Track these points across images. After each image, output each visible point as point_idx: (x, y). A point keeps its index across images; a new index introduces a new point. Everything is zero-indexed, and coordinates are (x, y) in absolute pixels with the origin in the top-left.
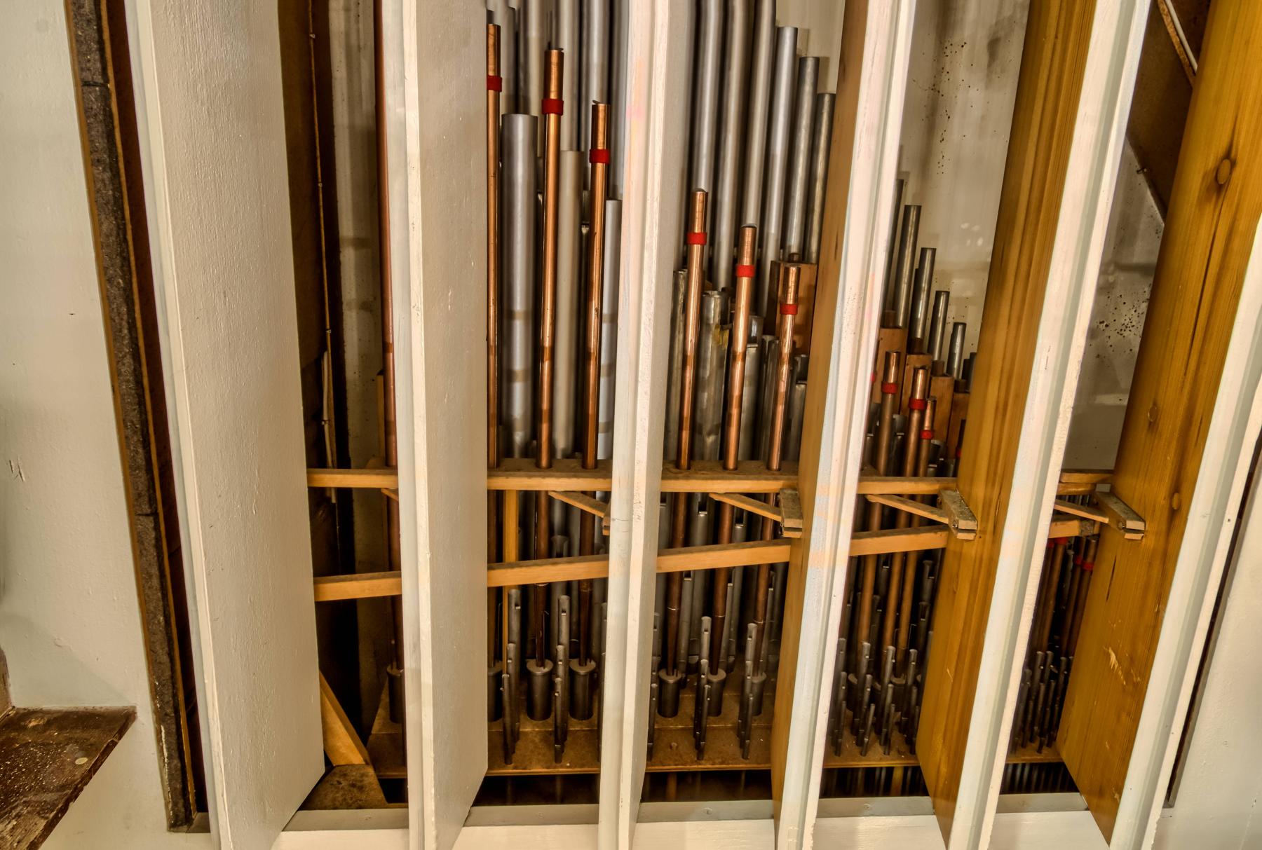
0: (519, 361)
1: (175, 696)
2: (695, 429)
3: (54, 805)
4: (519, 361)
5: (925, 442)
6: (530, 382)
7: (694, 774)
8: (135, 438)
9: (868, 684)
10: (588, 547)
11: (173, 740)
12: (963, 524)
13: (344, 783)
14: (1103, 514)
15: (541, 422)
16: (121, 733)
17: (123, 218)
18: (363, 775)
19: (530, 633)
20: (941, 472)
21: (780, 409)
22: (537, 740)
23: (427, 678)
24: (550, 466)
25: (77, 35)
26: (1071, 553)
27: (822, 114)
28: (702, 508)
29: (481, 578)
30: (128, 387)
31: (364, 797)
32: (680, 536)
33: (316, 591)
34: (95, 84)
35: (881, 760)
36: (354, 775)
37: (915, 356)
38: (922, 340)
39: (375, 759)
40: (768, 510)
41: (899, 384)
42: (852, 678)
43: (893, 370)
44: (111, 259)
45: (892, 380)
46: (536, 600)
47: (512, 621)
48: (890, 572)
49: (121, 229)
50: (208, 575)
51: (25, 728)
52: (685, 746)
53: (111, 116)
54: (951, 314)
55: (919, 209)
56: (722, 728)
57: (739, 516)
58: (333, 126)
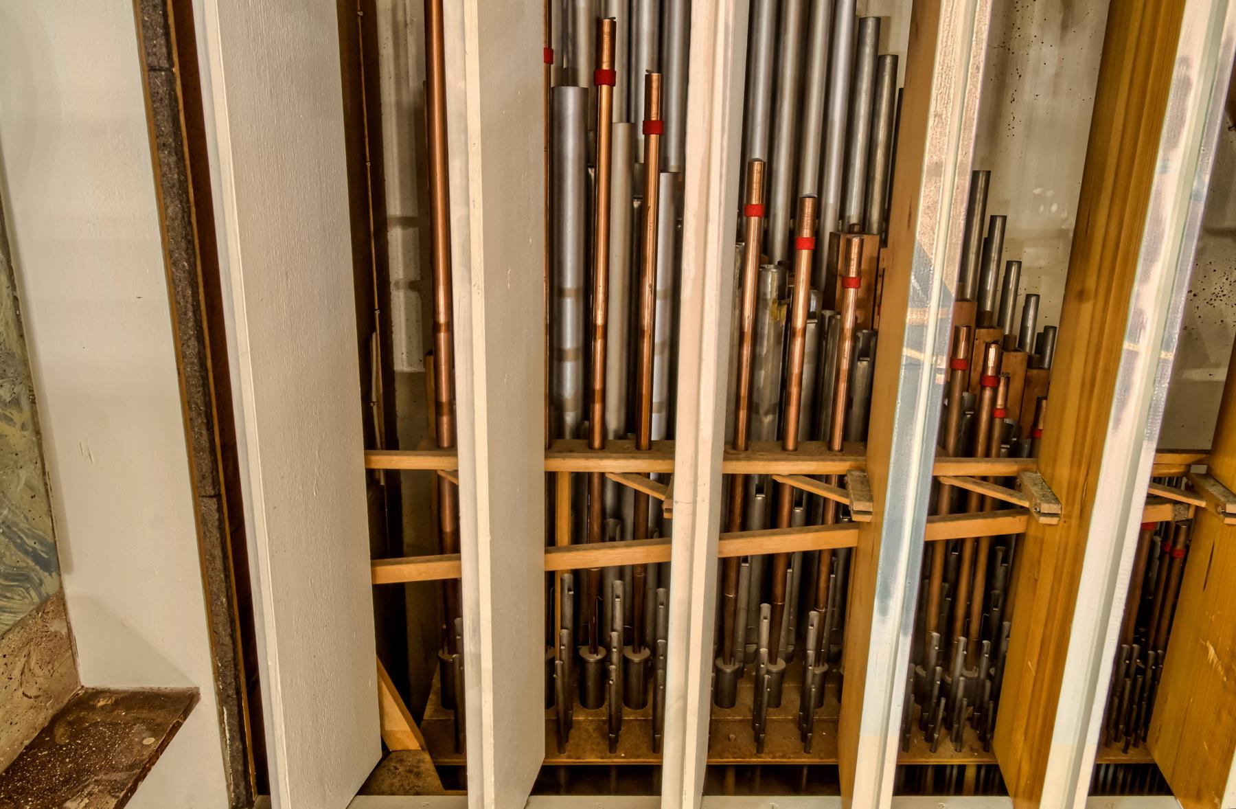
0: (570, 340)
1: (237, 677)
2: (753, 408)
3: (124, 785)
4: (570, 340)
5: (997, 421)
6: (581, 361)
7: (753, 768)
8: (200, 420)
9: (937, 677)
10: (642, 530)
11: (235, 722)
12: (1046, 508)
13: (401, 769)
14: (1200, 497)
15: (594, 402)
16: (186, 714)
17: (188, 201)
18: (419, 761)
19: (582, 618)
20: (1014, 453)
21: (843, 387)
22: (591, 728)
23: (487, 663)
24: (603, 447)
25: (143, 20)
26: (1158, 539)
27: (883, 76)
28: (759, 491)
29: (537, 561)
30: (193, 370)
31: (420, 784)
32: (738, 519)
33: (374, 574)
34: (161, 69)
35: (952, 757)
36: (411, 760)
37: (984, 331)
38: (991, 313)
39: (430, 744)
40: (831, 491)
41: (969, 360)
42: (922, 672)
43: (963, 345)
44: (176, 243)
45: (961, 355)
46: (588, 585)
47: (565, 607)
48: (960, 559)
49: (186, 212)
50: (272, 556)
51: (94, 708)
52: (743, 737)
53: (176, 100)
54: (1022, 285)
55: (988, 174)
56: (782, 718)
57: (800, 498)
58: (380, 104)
──────
■ **THE TASK**
Write out all of the data above with every line unchanged, but leave out the pictures.

■ **COMPLETE ANSWER**
Track these points across images. After each image, output each visible point as point_idx: (x, y). A point keeps its index across images; a new index introduces a new point. Everything is zero-indexed, and coordinates are (x, y) in absolute pixels with the origin in the top-left.
0: (519, 361)
1: (175, 696)
2: (695, 429)
3: (54, 805)
4: (519, 361)
5: (925, 442)
6: (530, 382)
7: (694, 774)
8: (135, 438)
9: (868, 684)
10: (588, 547)
11: (173, 740)
12: (963, 524)
13: (344, 783)
14: (1103, 514)
15: (541, 422)
16: (121, 733)
17: (123, 218)
18: (363, 775)
19: (530, 633)
20: (941, 472)
21: (780, 409)
22: (537, 740)
23: (427, 678)
24: (550, 466)
25: (77, 35)
26: (1071, 553)
27: (822, 114)
28: (702, 508)
29: (481, 578)
30: (128, 387)
31: (364, 797)
32: (680, 536)
33: (316, 591)
34: (95, 84)
35: (881, 760)
36: (354, 775)
37: (915, 356)
38: (922, 340)
39: (375, 759)
40: (768, 510)
41: (899, 384)
42: (852, 678)
43: (893, 370)
44: (111, 259)
45: (892, 380)
46: (536, 600)
47: (512, 621)
48: (890, 572)
49: (121, 229)
50: (208, 575)
51: (25, 728)
52: (685, 746)
53: (111, 116)
54: (951, 314)
55: (919, 209)
56: (722, 728)
57: (739, 516)
58: (333, 126)
0: (570, 340)
1: (237, 677)
2: (753, 408)
3: (124, 785)
4: (570, 340)
5: (997, 421)
6: (581, 361)
7: (753, 768)
8: (200, 420)
9: (937, 677)
10: (642, 530)
11: (235, 722)
12: (1046, 508)
13: (401, 769)
14: (1200, 497)
15: (594, 402)
16: (186, 714)
17: (188, 201)
18: (419, 761)
19: (582, 618)
20: (1014, 453)
21: (843, 387)
22: (591, 728)
23: (487, 663)
24: (603, 447)
25: (143, 20)
26: (1158, 539)
27: (883, 76)
28: (759, 491)
29: (537, 561)
30: (193, 370)
31: (420, 784)
32: (738, 519)
33: (374, 574)
34: (161, 69)
35: (952, 757)
36: (411, 760)
37: (984, 331)
38: (991, 313)
39: (430, 744)
40: (831, 491)
41: (969, 360)
42: (922, 672)
43: (963, 345)
44: (176, 243)
45: (961, 355)
46: (588, 585)
47: (565, 607)
48: (960, 559)
49: (186, 212)
50: (272, 556)
51: (94, 708)
52: (743, 737)
53: (176, 100)
54: (1022, 285)
55: (988, 174)
56: (782, 718)
57: (800, 498)
58: (380, 104)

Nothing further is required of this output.